Your instructions
Retype word for word the stretch of entries below from the line that has "none -> green 2x3 plate [516,339,714,447]" through the line that has "none -> orange 1x2 brick [145,208,176,271]", and omit the pictures.

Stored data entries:
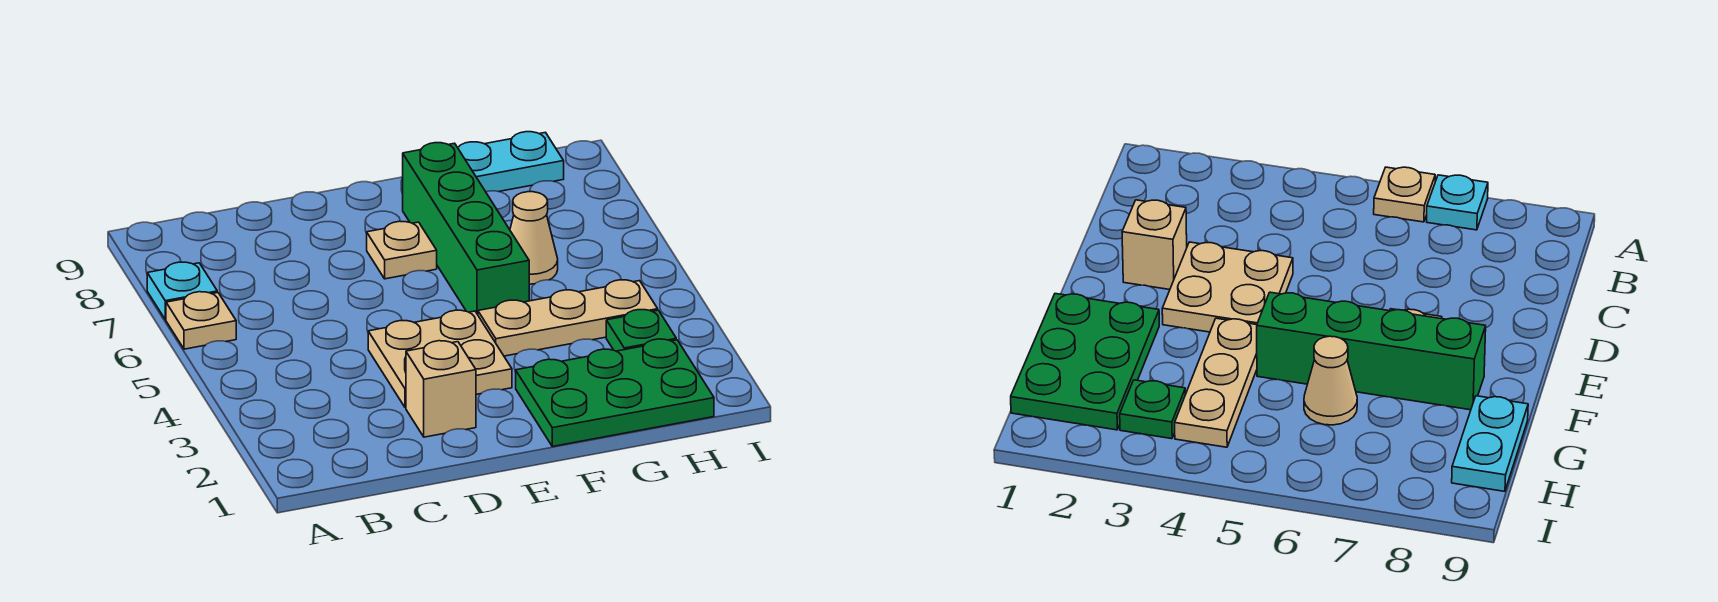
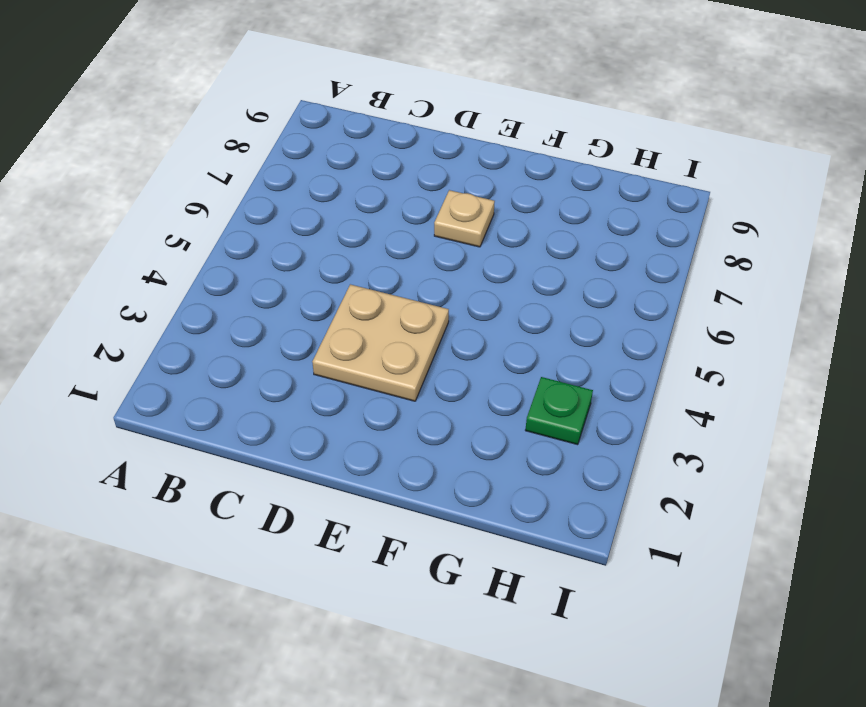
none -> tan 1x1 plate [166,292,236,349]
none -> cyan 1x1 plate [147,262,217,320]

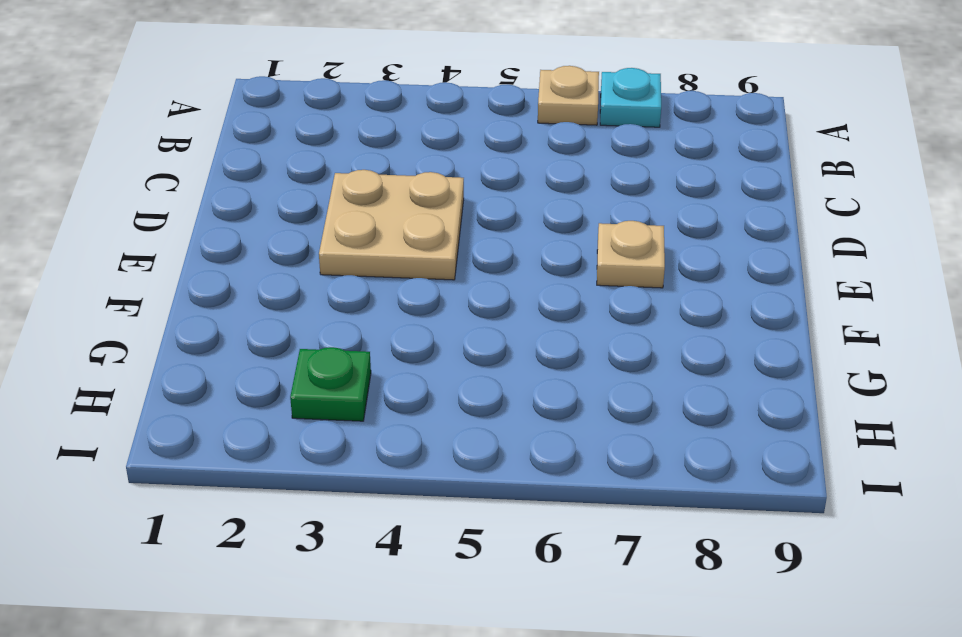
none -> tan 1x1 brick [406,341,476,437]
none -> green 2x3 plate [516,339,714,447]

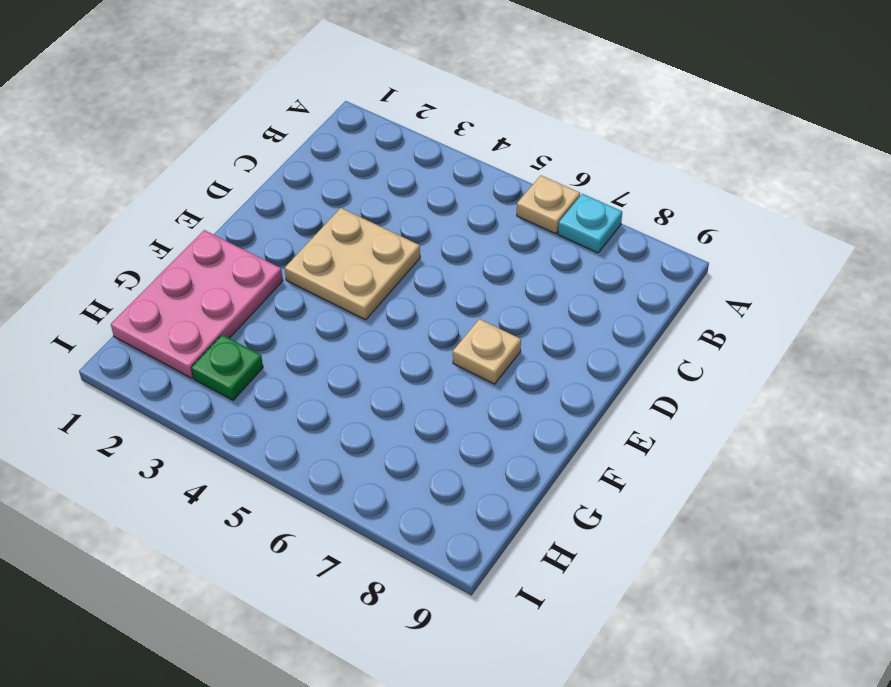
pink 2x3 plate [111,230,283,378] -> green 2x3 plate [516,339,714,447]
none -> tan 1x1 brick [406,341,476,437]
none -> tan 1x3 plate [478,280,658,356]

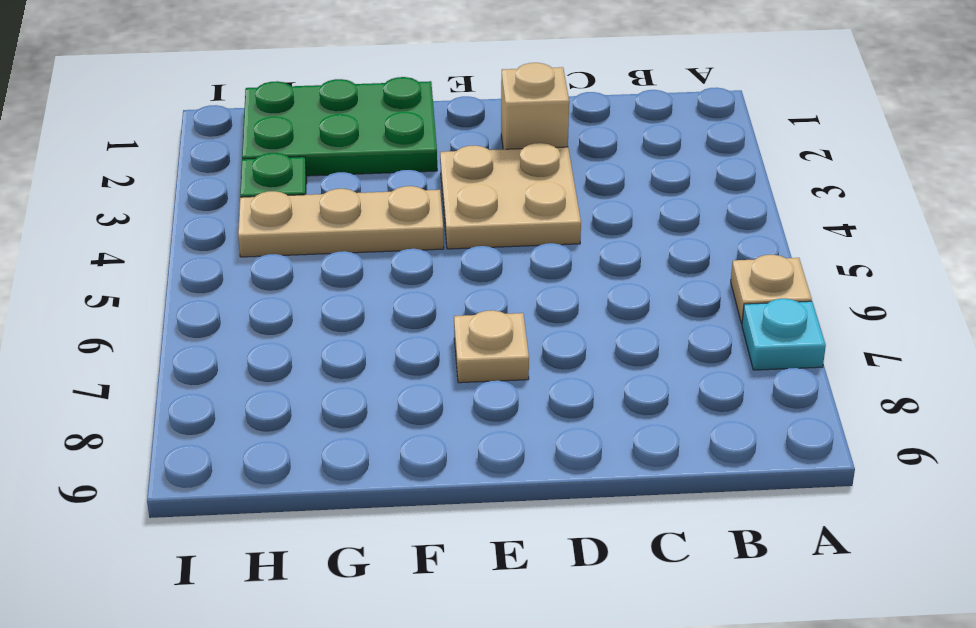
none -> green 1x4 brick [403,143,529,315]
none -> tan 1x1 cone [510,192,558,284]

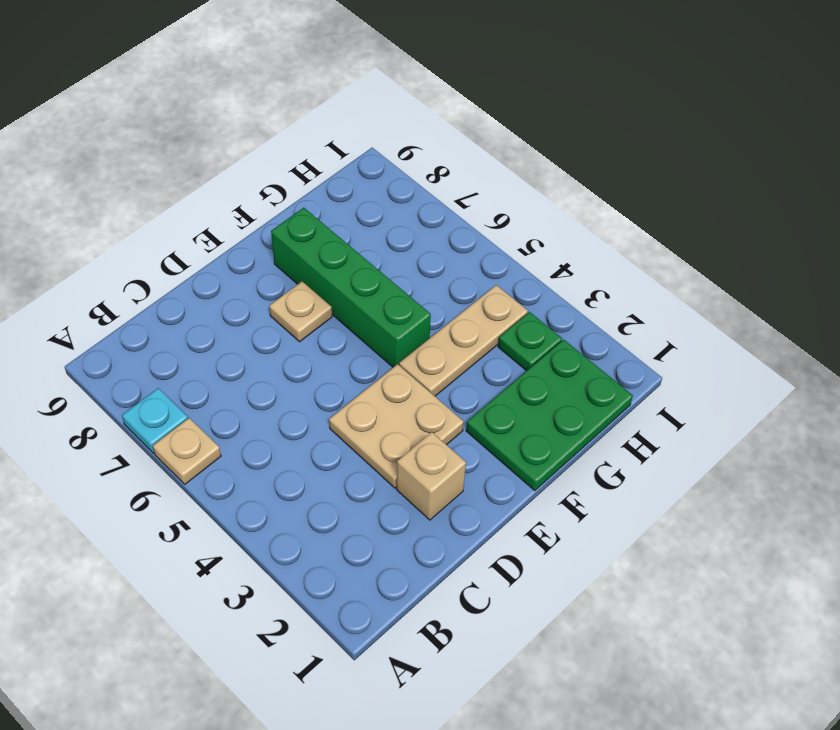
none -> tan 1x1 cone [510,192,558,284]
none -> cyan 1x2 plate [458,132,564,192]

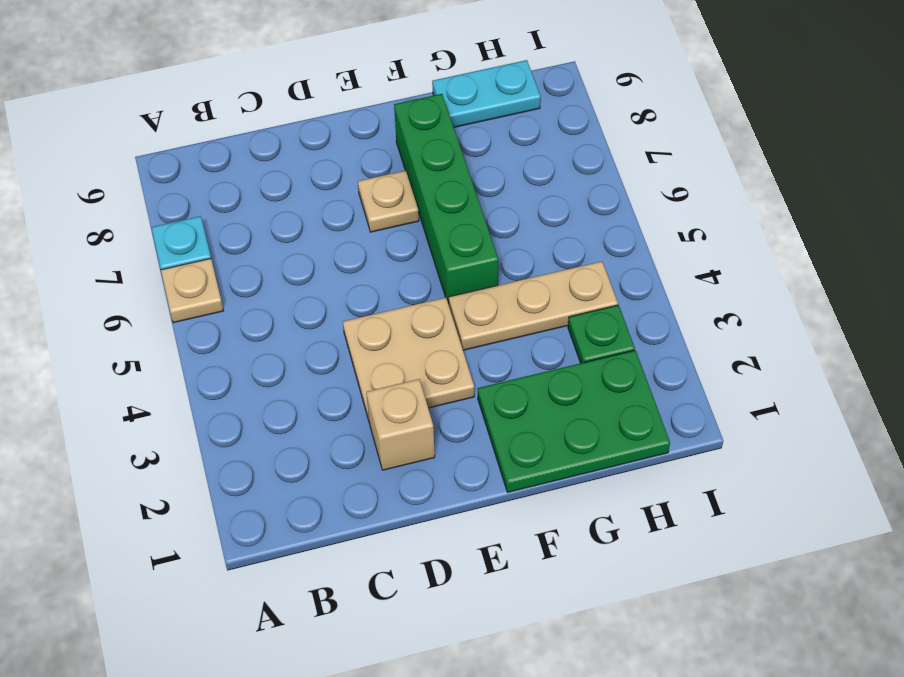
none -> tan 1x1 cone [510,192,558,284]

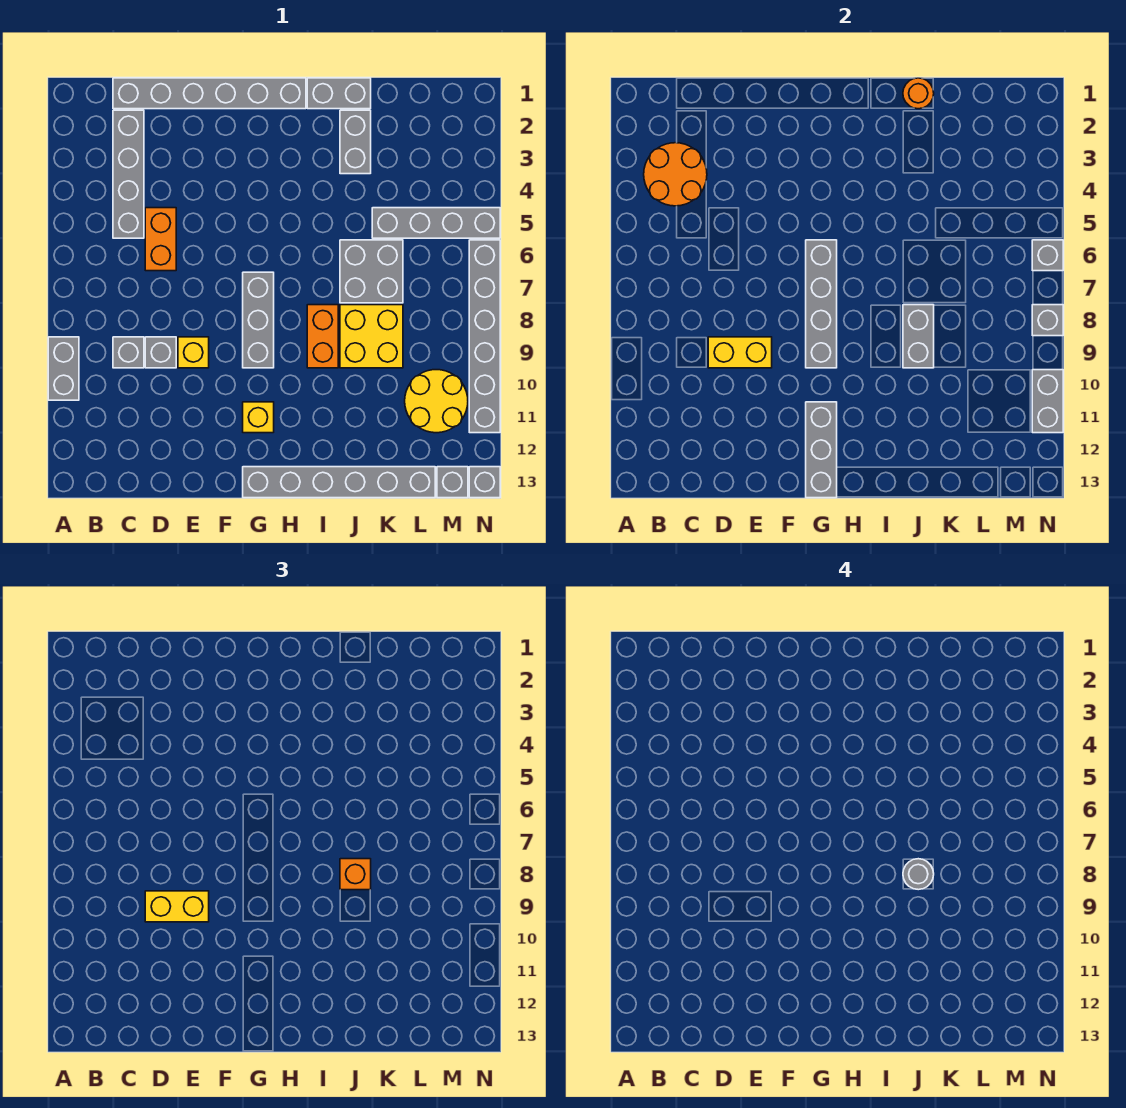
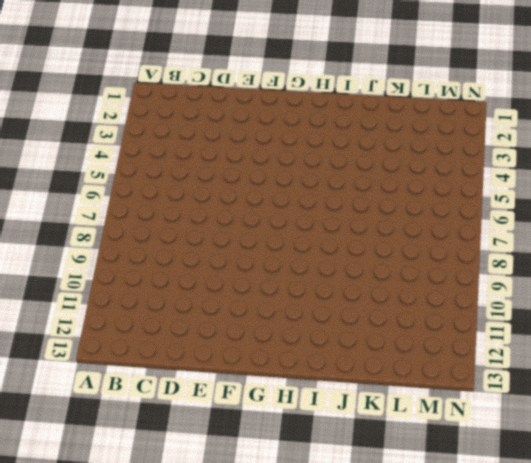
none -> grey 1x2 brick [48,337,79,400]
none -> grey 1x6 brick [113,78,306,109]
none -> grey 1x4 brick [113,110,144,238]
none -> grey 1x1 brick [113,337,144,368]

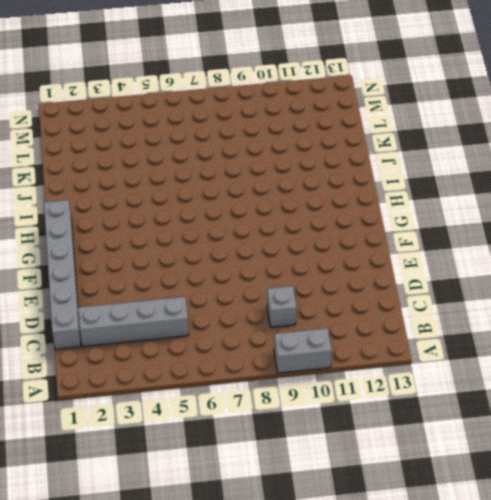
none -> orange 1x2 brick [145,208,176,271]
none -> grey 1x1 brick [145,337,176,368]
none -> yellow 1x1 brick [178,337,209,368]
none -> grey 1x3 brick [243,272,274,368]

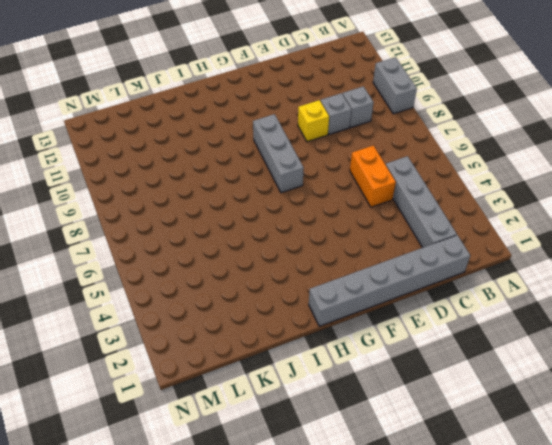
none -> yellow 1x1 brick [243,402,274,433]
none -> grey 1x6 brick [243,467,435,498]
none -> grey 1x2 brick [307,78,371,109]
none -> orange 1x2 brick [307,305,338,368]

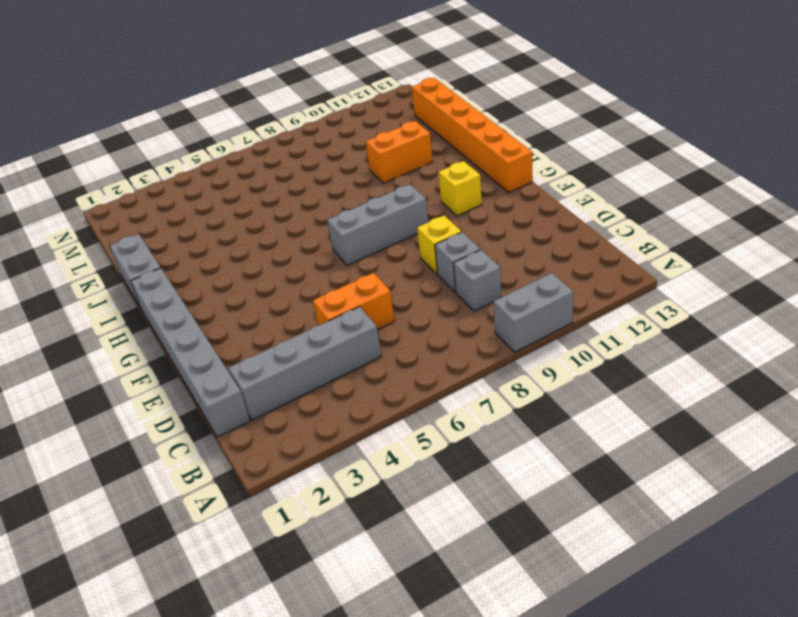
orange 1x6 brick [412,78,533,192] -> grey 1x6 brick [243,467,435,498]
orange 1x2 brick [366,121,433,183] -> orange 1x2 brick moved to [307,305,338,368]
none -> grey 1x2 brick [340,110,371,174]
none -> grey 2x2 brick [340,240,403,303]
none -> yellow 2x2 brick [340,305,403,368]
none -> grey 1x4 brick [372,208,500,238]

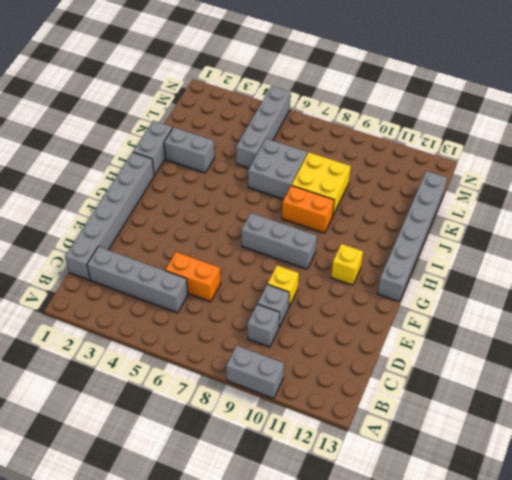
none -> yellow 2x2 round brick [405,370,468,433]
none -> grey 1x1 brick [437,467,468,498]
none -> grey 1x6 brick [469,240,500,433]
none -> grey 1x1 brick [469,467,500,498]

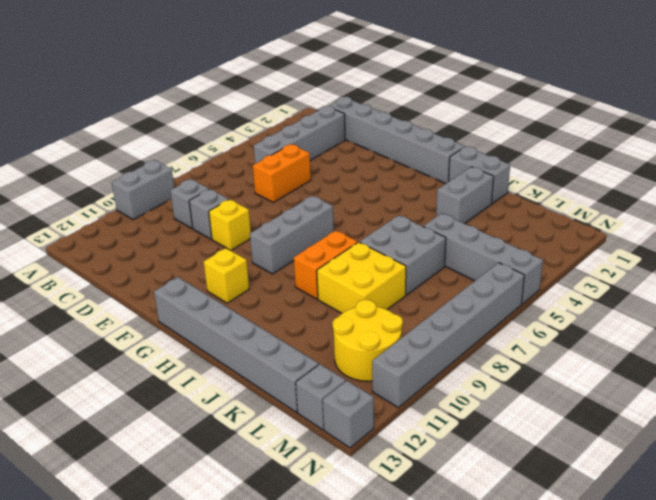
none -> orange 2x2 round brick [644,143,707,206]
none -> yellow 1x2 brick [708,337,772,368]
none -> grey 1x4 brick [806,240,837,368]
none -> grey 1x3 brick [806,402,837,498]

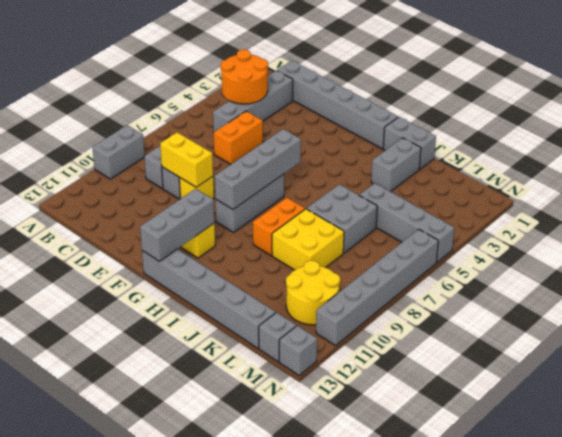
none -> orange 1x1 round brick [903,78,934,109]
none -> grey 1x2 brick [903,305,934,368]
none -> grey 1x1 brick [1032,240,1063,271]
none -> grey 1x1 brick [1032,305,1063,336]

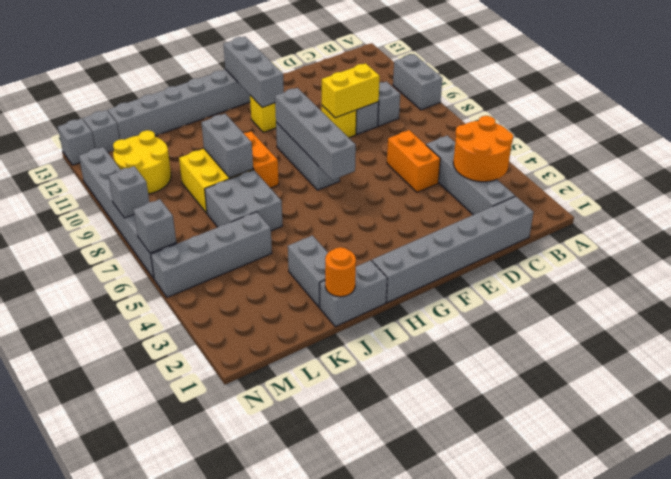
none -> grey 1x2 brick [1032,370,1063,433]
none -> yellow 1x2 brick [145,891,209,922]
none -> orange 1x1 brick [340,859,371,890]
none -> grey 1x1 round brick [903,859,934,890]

Result below
none -> green 2x3 plate [516,339,714,447]

pink 2x3 plate [111,230,283,378] -> green 2x3 plate [516,339,714,447]
none -> tan 1x1 brick [406,341,476,437]
none -> tan 1x3 plate [478,280,658,356]

none -> green 1x4 brick [403,143,529,315]
none -> tan 1x1 cone [510,192,558,284]

none -> tan 1x1 cone [510,192,558,284]
none -> cyan 1x2 plate [458,132,564,192]

none -> tan 1x1 cone [510,192,558,284]

none -> grey 1x2 brick [48,337,79,400]
none -> grey 1x6 brick [113,78,306,109]
none -> grey 1x4 brick [113,110,144,238]
none -> grey 1x1 brick [113,337,144,368]

none -> orange 1x2 brick [145,208,176,271]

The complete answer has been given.